Content starts
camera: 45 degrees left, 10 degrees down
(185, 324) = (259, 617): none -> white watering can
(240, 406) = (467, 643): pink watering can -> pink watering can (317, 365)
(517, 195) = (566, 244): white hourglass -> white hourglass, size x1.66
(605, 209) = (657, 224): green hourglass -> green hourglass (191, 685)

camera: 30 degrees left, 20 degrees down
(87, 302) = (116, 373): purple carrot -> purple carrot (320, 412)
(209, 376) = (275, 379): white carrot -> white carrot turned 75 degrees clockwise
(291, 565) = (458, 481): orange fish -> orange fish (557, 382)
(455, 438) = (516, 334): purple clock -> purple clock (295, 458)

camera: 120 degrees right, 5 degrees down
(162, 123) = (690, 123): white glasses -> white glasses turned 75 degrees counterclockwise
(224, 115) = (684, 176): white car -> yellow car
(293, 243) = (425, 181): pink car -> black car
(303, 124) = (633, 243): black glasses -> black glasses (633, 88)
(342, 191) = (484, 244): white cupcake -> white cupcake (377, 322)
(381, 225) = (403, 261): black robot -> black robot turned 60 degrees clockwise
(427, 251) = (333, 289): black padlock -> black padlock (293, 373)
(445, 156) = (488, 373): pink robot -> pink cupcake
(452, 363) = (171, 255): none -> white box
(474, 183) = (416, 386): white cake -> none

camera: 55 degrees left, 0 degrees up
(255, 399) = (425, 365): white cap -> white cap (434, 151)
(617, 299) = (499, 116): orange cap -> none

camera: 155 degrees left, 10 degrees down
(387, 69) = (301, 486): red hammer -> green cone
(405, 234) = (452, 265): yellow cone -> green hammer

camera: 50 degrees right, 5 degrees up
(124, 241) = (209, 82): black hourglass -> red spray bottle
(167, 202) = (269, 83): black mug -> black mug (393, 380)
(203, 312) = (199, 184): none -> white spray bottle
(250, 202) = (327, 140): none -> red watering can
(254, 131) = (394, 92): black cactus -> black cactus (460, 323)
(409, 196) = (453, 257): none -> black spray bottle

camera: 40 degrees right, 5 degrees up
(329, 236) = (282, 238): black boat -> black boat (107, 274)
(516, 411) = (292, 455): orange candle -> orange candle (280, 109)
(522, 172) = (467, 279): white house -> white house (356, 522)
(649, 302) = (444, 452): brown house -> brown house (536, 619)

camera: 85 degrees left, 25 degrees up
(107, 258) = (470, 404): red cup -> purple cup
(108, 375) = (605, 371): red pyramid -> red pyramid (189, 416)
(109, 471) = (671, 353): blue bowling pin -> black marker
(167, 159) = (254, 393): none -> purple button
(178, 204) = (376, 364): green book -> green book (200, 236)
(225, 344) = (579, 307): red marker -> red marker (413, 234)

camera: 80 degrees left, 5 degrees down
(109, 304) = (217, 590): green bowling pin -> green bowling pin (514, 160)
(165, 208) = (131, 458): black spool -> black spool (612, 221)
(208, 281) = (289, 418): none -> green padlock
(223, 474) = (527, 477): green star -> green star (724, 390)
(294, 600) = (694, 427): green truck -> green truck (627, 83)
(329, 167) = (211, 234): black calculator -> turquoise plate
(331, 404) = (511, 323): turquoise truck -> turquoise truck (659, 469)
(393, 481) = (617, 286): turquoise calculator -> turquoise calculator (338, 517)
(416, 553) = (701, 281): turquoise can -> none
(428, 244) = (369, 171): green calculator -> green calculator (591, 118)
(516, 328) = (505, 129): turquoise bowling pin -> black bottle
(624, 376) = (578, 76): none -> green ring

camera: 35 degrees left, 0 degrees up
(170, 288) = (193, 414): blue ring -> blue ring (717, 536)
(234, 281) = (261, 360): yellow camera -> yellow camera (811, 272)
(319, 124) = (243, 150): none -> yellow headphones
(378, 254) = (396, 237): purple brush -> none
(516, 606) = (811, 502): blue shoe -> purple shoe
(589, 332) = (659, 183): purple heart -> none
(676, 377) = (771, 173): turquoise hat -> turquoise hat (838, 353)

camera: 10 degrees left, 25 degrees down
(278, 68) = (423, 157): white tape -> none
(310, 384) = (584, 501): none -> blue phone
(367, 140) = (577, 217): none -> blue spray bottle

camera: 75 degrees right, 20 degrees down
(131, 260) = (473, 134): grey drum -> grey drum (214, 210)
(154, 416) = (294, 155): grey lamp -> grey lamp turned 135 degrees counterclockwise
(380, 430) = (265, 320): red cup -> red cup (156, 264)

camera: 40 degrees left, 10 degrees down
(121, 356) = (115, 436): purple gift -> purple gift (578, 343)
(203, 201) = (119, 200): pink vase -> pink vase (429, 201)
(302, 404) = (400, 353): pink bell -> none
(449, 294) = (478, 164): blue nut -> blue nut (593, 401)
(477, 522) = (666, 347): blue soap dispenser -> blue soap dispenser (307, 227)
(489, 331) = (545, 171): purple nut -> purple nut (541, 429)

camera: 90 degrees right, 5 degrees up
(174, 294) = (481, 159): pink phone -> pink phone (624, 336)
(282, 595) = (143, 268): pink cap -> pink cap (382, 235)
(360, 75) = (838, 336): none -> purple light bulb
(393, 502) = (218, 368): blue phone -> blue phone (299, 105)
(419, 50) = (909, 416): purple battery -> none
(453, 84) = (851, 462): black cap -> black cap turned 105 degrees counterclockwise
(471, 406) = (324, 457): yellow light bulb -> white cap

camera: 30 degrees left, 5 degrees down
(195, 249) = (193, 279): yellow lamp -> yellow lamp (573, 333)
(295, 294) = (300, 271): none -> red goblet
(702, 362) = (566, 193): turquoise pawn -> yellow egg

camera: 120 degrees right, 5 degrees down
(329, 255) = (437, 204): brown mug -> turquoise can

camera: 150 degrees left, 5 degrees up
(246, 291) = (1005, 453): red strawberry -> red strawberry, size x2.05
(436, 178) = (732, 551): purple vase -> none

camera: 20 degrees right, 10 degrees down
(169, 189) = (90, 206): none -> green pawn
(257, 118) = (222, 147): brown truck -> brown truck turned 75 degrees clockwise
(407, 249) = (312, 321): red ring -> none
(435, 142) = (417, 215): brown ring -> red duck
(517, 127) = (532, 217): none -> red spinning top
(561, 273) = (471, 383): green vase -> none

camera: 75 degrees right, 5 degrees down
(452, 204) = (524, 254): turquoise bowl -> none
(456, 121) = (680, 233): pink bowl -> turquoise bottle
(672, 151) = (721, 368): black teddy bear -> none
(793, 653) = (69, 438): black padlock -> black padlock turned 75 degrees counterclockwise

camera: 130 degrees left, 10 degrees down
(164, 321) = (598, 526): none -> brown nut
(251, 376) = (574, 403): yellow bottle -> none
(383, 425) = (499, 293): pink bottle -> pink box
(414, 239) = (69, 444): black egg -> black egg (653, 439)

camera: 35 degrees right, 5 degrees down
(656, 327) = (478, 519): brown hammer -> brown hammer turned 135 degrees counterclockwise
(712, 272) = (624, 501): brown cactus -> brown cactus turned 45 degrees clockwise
Content ends
What you should do.
The expected response reproduces all of the data precisely.

Problem solution.
camera: 45 degrees left, 10 degrees down
(185, 324) = (259, 617): none -> white watering can
(240, 406) = (467, 643): pink watering can -> pink watering can (317, 365)
(517, 195) = (566, 244): white hourglass -> white hourglass, size x1.66
(605, 209) = (657, 224): green hourglass -> green hourglass (191, 685)

camera: 30 degrees left, 20 degrees down
(87, 302) = (116, 373): purple carrot -> purple carrot (320, 412)
(209, 376) = (275, 379): white carrot -> white carrot turned 75 degrees clockwise
(291, 565) = (458, 481): orange fish -> orange fish (557, 382)
(455, 438) = (516, 334): purple clock -> purple clock (295, 458)

camera: 120 degrees right, 5 degrees down
(162, 123) = (690, 123): white glasses -> white glasses turned 75 degrees counterclockwise
(224, 115) = (684, 176): white car -> yellow car
(293, 243) = (425, 181): pink car -> black car
(303, 124) = (633, 243): black glasses -> black glasses (633, 88)
(342, 191) = (484, 244): white cupcake -> white cupcake (377, 322)
(381, 225) = (403, 261): black robot -> black robot turned 60 degrees clockwise
(427, 251) = (333, 289): black padlock -> black padlock (293, 373)
(445, 156) = (488, 373): pink robot -> pink cupcake
(452, 363) = (171, 255): none -> white box
(474, 183) = (416, 386): white cake -> none

camera: 55 degrees left, 0 degrees up
(255, 399) = (425, 365): white cap -> white cap (434, 151)
(617, 299) = (499, 116): orange cap -> none

camera: 155 degrees left, 10 degrees down
(387, 69) = (301, 486): red hammer -> green cone
(405, 234) = (452, 265): yellow cone -> green hammer

camera: 50 degrees right, 5 degrees up
(124, 241) = (209, 82): black hourglass -> red spray bottle
(167, 202) = (269, 83): black mug -> black mug (393, 380)
(203, 312) = (199, 184): none -> white spray bottle
(250, 202) = (327, 140): none -> red watering can
(254, 131) = (394, 92): black cactus -> black cactus (460, 323)
(409, 196) = (453, 257): none -> black spray bottle

camera: 40 degrees right, 5 degrees up
(329, 236) = (282, 238): black boat -> black boat (107, 274)
(516, 411) = (292, 455): orange candle -> orange candle (280, 109)
(522, 172) = (467, 279): white house -> white house (356, 522)
(649, 302) = (444, 452): brown house -> brown house (536, 619)

camera: 85 degrees left, 25 degrees up
(107, 258) = (470, 404): red cup -> purple cup
(108, 375) = (605, 371): red pyramid -> red pyramid (189, 416)
(109, 471) = (671, 353): blue bowling pin -> black marker
(167, 159) = (254, 393): none -> purple button
(178, 204) = (376, 364): green book -> green book (200, 236)
(225, 344) = (579, 307): red marker -> red marker (413, 234)

camera: 80 degrees left, 5 degrees down
(109, 304) = (217, 590): green bowling pin -> green bowling pin (514, 160)
(165, 208) = (131, 458): black spool -> black spool (612, 221)
(208, 281) = (289, 418): none -> green padlock
(223, 474) = (527, 477): green star -> green star (724, 390)
(294, 600) = (694, 427): green truck -> green truck (627, 83)
(329, 167) = (211, 234): black calculator -> turquoise plate
(331, 404) = (511, 323): turquoise truck -> turquoise truck (659, 469)
(393, 481) = (617, 286): turquoise calculator -> turquoise calculator (338, 517)
(416, 553) = (701, 281): turquoise can -> none
(428, 244) = (369, 171): green calculator -> green calculator (591, 118)
(516, 328) = (505, 129): turquoise bowling pin -> black bottle
(624, 376) = (578, 76): none -> green ring

camera: 35 degrees left, 0 degrees up
(170, 288) = (193, 414): blue ring -> blue ring (717, 536)
(234, 281) = (261, 360): yellow camera -> yellow camera (811, 272)
(319, 124) = (243, 150): none -> yellow headphones
(378, 254) = (396, 237): purple brush -> none
(516, 606) = (811, 502): blue shoe -> purple shoe
(589, 332) = (659, 183): purple heart -> none
(676, 377) = (771, 173): turquoise hat -> turquoise hat (838, 353)

camera: 10 degrees left, 25 degrees down
(278, 68) = (423, 157): white tape -> none
(310, 384) = (584, 501): none -> blue phone
(367, 140) = (577, 217): none -> blue spray bottle

camera: 75 degrees right, 20 degrees down
(131, 260) = (473, 134): grey drum -> grey drum (214, 210)
(154, 416) = (294, 155): grey lamp -> grey lamp turned 135 degrees counterclockwise
(380, 430) = (265, 320): red cup -> red cup (156, 264)

camera: 40 degrees left, 10 degrees down
(121, 356) = (115, 436): purple gift -> purple gift (578, 343)
(203, 201) = (119, 200): pink vase -> pink vase (429, 201)
(302, 404) = (400, 353): pink bell -> none
(449, 294) = (478, 164): blue nut -> blue nut (593, 401)
(477, 522) = (666, 347): blue soap dispenser -> blue soap dispenser (307, 227)
(489, 331) = (545, 171): purple nut -> purple nut (541, 429)

camera: 90 degrees right, 5 degrees up
(174, 294) = (481, 159): pink phone -> pink phone (624, 336)
(282, 595) = (143, 268): pink cap -> pink cap (382, 235)
(360, 75) = (838, 336): none -> purple light bulb
(393, 502) = (218, 368): blue phone -> blue phone (299, 105)
(419, 50) = (909, 416): purple battery -> none
(453, 84) = (851, 462): black cap -> black cap turned 105 degrees counterclockwise
(471, 406) = (324, 457): yellow light bulb -> white cap

camera: 30 degrees left, 5 degrees down
(195, 249) = (193, 279): yellow lamp -> yellow lamp (573, 333)
(295, 294) = (300, 271): none -> red goblet
(702, 362) = (566, 193): turquoise pawn -> yellow egg

camera: 120 degrees right, 5 degrees down
(329, 255) = (437, 204): brown mug -> turquoise can

camera: 150 degrees left, 5 degrees up
(246, 291) = (1005, 453): red strawberry -> red strawberry, size x2.05
(436, 178) = (732, 551): purple vase -> none

camera: 20 degrees right, 10 degrees down
(169, 189) = (90, 206): none -> green pawn
(257, 118) = (222, 147): brown truck -> brown truck turned 75 degrees clockwise
(407, 249) = (312, 321): red ring -> none
(435, 142) = (417, 215): brown ring -> red duck
(517, 127) = (532, 217): none -> red spinning top
(561, 273) = (471, 383): green vase -> none

camera: 75 degrees right, 5 degrees down
(452, 204) = (524, 254): turquoise bowl -> none
(456, 121) = (680, 233): pink bowl -> turquoise bottle
(672, 151) = (721, 368): black teddy bear -> none
(793, 653) = (69, 438): black padlock -> black padlock turned 75 degrees counterclockwise

camera: 130 degrees left, 10 degrees down
(164, 321) = (598, 526): none -> brown nut
(251, 376) = (574, 403): yellow bottle -> none
(383, 425) = (499, 293): pink bottle -> pink box
(414, 239) = (69, 444): black egg -> black egg (653, 439)

camera: 35 degrees right, 5 degrees down
(656, 327) = (478, 519): brown hammer -> brown hammer turned 135 degrees counterclockwise
(712, 272) = (624, 501): brown cactus -> brown cactus turned 45 degrees clockwise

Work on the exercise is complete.